**Instructions for the task:** Supply the number of lines in the listing below in which the word "blue" occurs, and nothing else.

**Data for processing:**
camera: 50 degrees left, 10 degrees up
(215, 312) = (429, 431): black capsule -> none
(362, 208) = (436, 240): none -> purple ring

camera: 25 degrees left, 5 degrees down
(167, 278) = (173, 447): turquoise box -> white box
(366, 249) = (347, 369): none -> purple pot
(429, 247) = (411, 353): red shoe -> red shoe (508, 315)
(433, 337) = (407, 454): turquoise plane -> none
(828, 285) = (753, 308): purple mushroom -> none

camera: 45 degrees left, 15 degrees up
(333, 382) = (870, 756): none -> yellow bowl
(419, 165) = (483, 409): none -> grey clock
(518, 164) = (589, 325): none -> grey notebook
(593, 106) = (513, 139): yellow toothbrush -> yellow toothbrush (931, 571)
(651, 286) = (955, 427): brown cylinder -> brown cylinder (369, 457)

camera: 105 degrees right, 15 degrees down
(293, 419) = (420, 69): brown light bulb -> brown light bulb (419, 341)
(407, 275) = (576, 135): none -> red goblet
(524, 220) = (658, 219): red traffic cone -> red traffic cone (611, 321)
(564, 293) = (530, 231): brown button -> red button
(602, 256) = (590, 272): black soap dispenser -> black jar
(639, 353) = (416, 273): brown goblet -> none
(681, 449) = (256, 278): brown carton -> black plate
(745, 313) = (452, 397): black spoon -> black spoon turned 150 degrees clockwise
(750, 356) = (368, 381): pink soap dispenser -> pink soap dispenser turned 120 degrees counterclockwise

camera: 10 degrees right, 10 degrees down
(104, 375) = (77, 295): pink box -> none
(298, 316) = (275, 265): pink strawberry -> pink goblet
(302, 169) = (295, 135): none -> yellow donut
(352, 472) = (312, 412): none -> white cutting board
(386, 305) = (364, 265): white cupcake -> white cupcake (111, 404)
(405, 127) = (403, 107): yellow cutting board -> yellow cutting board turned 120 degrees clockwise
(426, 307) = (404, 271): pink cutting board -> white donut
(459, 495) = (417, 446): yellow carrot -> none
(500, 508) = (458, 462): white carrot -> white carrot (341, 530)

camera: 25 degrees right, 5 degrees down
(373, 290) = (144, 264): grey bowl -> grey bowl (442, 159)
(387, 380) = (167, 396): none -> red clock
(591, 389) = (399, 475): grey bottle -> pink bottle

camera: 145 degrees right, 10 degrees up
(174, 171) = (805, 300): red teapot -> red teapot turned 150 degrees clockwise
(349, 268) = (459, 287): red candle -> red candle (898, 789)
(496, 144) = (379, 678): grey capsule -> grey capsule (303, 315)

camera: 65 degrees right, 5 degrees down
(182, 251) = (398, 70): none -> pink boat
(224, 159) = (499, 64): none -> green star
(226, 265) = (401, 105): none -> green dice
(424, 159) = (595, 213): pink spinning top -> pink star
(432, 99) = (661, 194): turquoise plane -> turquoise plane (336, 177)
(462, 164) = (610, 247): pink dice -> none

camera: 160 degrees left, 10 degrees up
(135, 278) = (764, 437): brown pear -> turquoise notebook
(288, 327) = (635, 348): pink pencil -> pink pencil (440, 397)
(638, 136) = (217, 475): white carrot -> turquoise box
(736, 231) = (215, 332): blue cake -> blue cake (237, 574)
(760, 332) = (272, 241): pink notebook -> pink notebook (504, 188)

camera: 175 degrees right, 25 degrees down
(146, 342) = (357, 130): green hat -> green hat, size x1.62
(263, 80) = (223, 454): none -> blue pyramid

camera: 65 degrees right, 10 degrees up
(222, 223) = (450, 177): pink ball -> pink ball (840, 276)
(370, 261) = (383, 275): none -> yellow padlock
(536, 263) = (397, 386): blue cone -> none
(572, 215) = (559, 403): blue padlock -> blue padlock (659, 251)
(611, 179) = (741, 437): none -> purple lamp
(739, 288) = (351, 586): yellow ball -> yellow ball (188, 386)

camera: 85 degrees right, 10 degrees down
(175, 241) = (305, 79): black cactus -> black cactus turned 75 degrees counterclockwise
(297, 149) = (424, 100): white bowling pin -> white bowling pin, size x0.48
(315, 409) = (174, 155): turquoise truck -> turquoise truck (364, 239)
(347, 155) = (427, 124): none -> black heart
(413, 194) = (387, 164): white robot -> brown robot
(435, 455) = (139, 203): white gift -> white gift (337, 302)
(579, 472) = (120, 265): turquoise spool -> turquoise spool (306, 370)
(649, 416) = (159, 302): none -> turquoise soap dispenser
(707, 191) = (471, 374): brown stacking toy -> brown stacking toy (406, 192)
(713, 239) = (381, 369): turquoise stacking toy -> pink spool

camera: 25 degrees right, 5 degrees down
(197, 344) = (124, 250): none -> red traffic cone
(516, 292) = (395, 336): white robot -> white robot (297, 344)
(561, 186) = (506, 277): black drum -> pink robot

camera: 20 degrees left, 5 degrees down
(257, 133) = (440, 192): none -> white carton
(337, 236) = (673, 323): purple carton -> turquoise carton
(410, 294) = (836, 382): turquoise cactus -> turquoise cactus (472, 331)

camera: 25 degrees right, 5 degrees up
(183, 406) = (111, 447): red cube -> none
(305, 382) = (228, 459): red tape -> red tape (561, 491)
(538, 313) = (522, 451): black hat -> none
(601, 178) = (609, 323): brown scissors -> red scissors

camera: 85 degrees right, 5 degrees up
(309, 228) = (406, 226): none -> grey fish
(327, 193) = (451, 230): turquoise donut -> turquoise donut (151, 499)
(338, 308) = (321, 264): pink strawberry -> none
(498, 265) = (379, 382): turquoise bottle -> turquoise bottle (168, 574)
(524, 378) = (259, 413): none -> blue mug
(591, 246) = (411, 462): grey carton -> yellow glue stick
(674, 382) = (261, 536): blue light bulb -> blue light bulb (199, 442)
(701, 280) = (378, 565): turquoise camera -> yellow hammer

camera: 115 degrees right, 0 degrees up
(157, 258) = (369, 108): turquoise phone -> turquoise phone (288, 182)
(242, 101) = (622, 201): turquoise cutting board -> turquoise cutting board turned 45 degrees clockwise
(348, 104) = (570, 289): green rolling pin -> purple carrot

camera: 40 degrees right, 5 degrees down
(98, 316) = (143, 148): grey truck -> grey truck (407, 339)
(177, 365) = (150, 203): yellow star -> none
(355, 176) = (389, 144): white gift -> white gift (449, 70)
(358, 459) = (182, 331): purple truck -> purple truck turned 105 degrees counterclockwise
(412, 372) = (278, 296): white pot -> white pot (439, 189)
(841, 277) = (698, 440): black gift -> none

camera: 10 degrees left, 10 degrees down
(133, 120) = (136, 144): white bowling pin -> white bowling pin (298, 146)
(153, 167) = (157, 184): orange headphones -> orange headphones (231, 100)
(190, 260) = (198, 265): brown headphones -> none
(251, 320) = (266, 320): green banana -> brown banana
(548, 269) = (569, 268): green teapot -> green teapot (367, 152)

**Result below:** 6